## WORK TASK
The answer must be an exact copy of the lines from the one holding "C4: 330nF (GND, VS) -> 680nF (GND, VS)" through the final line of the entries, and nothing else.

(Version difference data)

══════════════════════════════

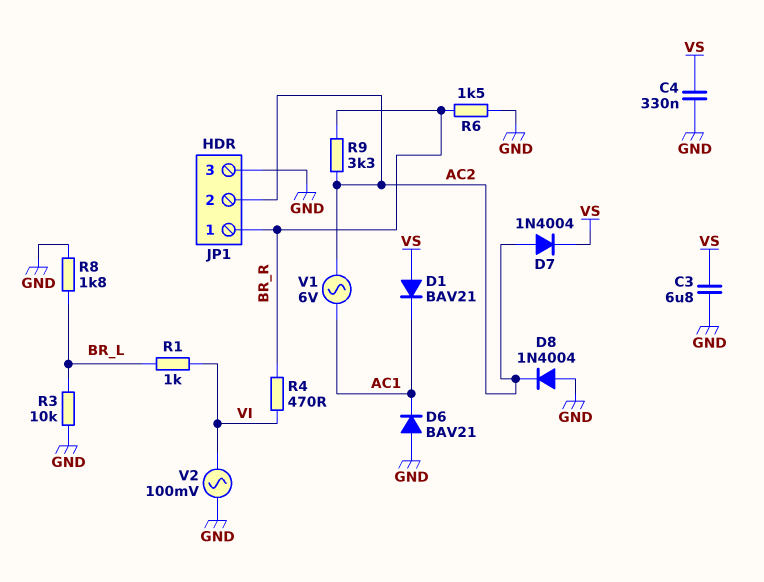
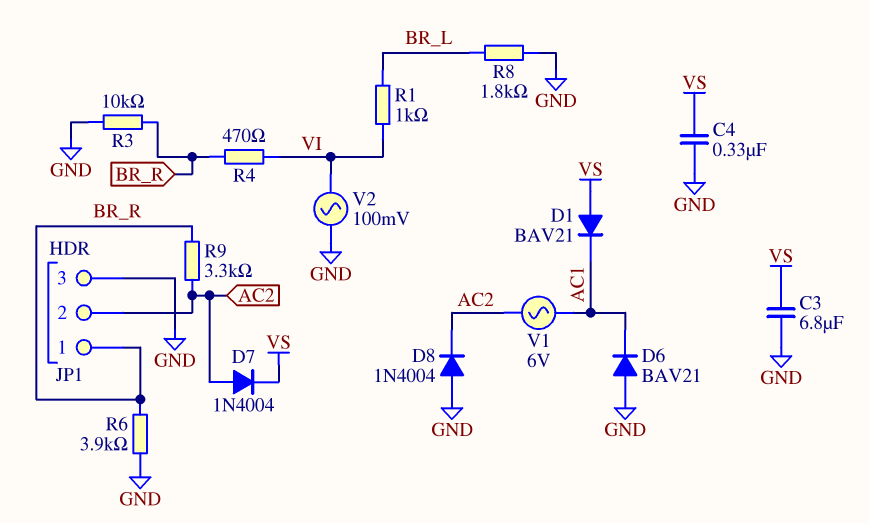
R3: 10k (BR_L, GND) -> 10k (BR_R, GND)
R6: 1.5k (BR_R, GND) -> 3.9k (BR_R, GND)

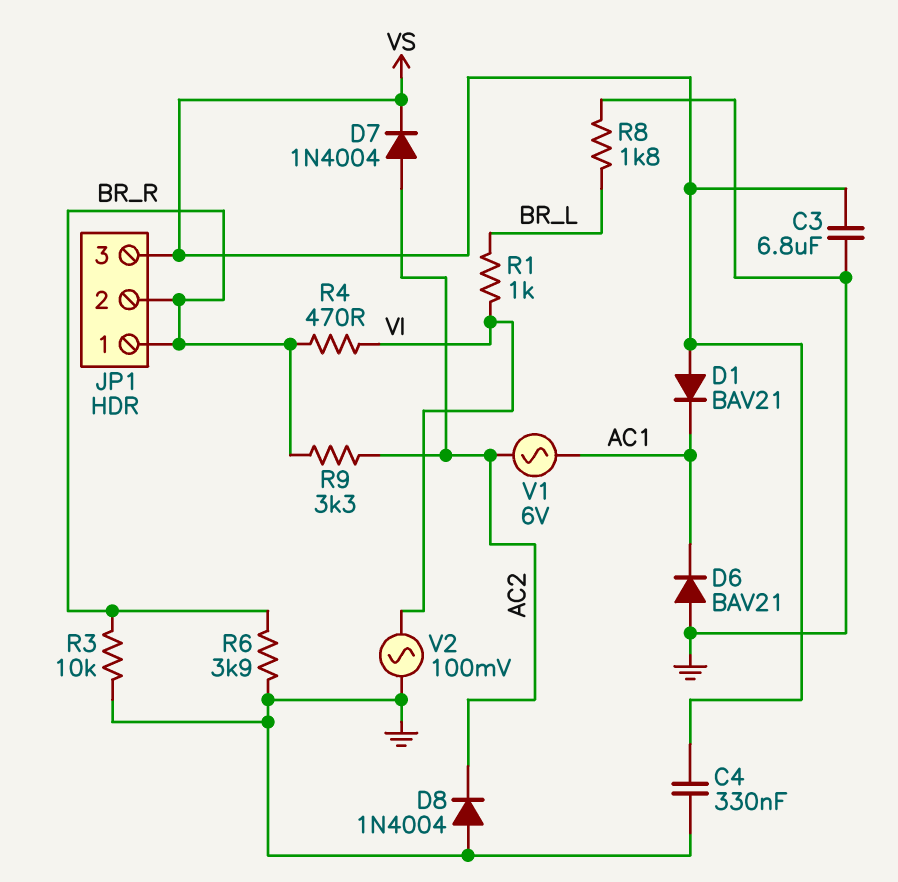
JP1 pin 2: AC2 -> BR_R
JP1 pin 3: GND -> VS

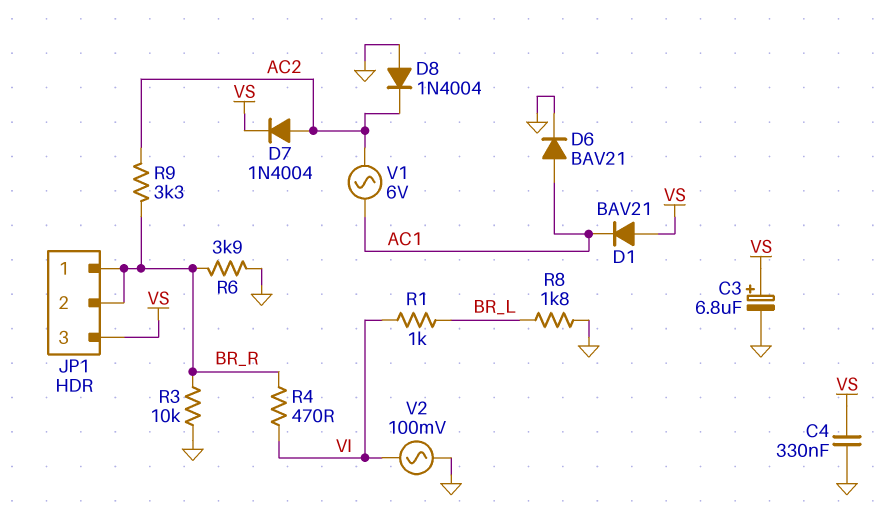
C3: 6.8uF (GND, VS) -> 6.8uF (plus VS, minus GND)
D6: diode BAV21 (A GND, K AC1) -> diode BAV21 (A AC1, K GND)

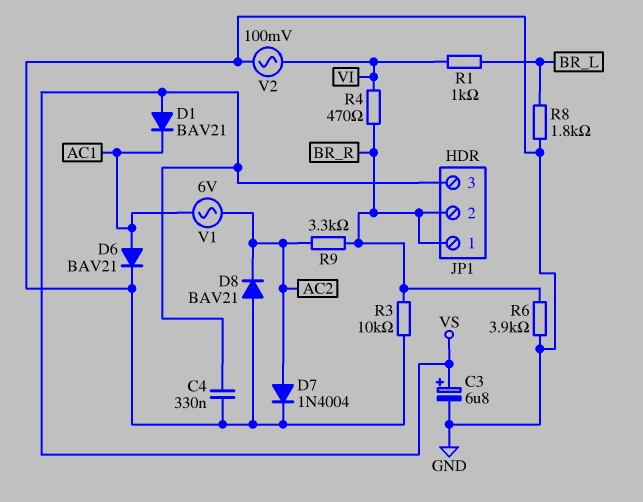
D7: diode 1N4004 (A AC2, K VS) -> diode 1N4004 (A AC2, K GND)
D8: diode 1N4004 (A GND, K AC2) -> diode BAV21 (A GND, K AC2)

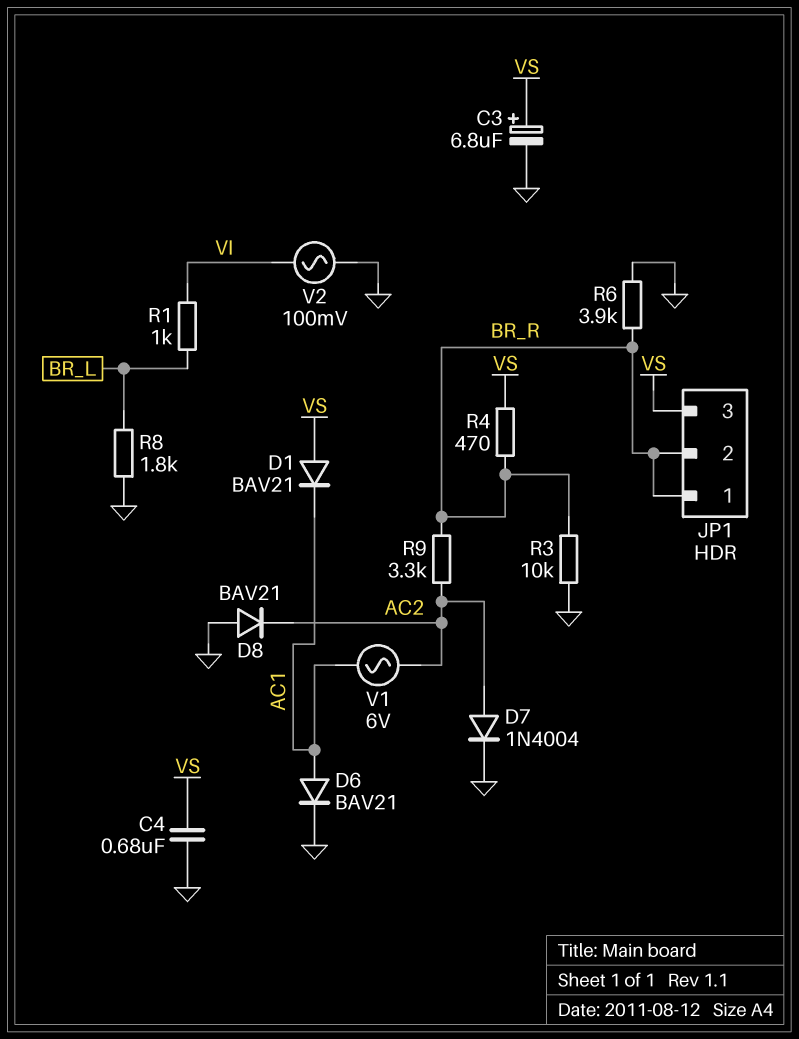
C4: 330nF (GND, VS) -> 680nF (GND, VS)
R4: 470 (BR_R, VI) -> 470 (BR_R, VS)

══════════════════════════════

## SOLUTION FOR THIS TASK
C4: 330nF (GND, VS) -> 680nF (GND, VS)
R4: 470 (BR_R, VI) -> 470 (BR_R, VS)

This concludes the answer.